Task details: Without the images, repeat every line of the listing verbatim.

Supplied information:
#####

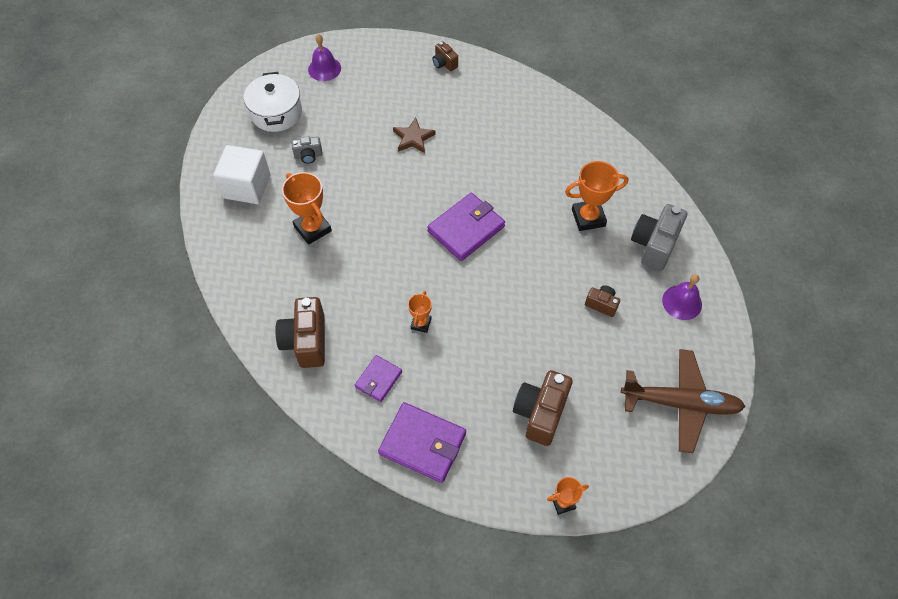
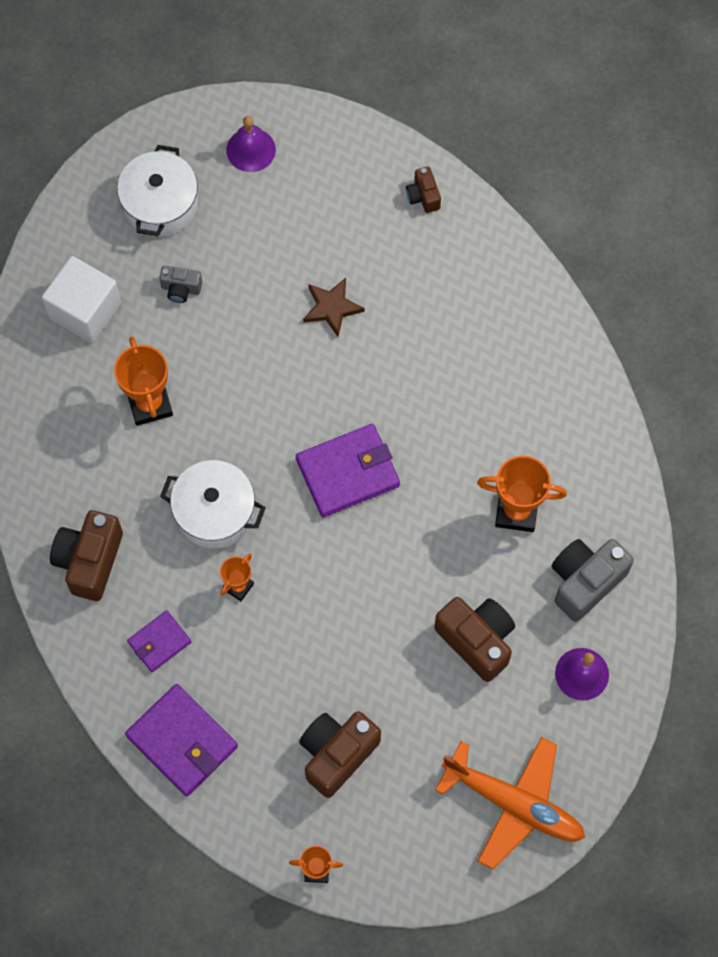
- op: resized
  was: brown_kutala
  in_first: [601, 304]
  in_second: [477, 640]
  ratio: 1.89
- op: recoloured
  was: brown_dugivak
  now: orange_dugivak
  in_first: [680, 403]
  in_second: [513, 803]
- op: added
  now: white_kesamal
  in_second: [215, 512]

#####

Finished exercise:
- op: resized
  was: brown_kutala
  in_first: [601, 304]
  in_second: [477, 640]
  ratio: 1.89
- op: recoloured
  was: brown_dugivak
  now: orange_dugivak
  in_first: [680, 403]
  in_second: [513, 803]
- op: added
  now: white_kesamal
  in_second: [215, 512]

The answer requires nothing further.